━━━ Data shown ━━━
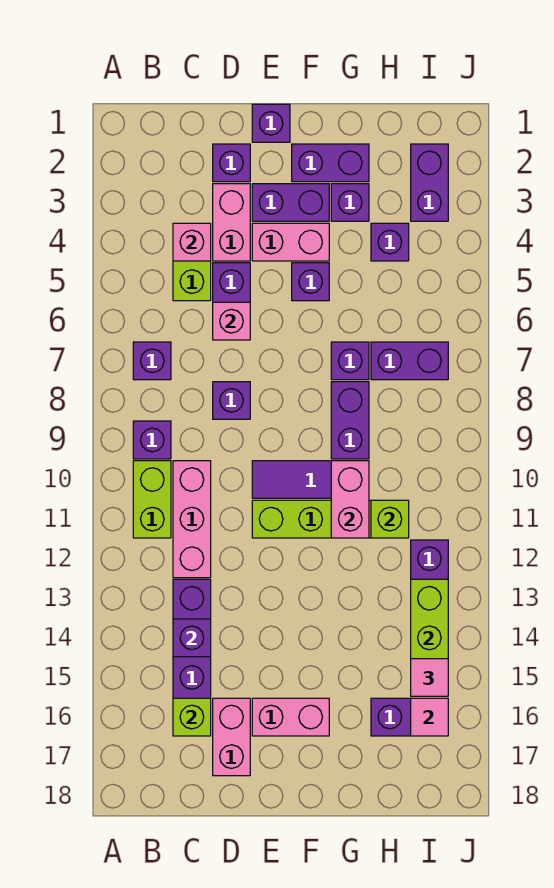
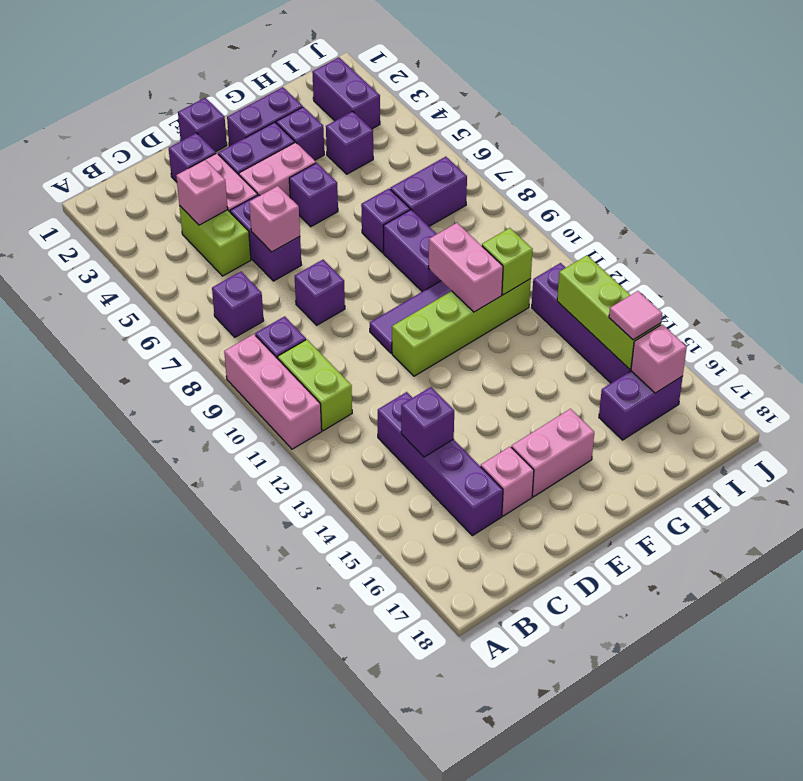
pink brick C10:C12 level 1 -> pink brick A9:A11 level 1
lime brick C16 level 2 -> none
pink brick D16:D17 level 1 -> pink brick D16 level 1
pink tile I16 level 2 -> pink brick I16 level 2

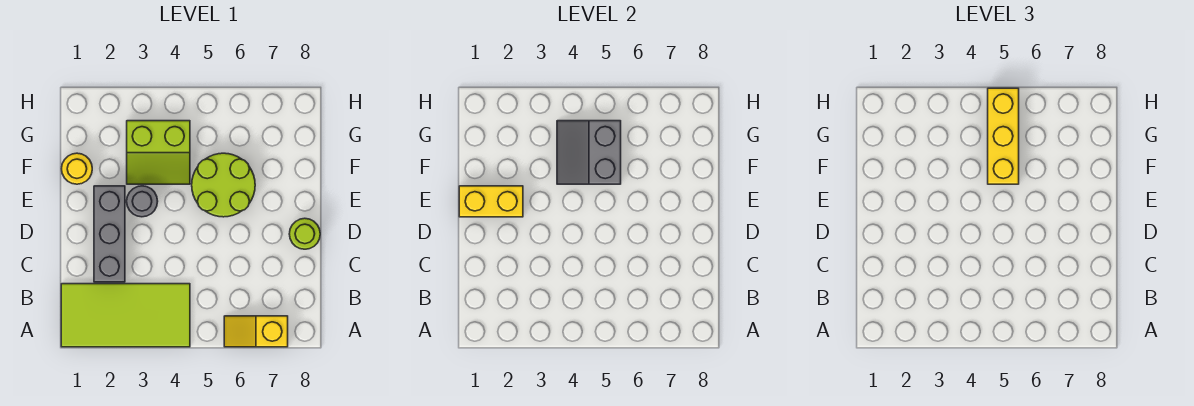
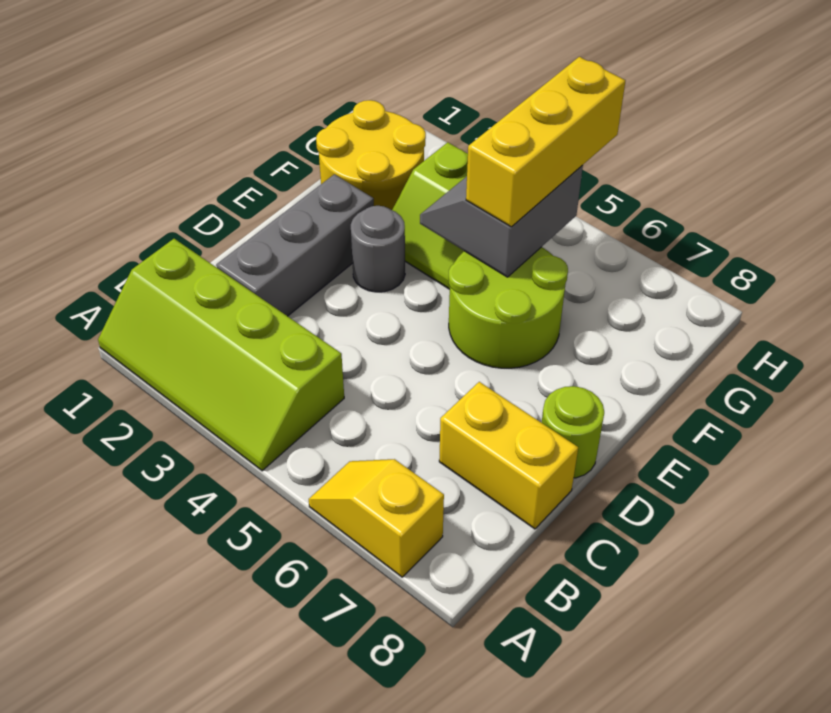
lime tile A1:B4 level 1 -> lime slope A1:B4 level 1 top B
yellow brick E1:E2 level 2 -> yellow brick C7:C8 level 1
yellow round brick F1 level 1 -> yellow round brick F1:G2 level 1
━━━
━━━ Data shown ━━━
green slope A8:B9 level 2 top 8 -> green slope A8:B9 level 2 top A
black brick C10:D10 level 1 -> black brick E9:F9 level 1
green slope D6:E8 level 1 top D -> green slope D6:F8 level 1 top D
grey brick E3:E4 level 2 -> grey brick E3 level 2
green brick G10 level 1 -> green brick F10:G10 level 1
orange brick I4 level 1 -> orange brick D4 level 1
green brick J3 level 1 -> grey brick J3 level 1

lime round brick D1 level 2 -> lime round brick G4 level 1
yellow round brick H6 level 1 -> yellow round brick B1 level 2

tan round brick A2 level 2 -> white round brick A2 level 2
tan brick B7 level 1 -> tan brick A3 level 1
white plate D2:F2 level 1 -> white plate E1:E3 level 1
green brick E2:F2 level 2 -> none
━━━
§ **Required work**
For each line above that contains the word "lime", make a copy.

§ **Solution**
lime brick C16 level 2 -> none
lime tile A1:B4 level 1 -> lime slope A1:B4 level 1 top B
lime round brick D1 level 2 -> lime round brick G4 level 1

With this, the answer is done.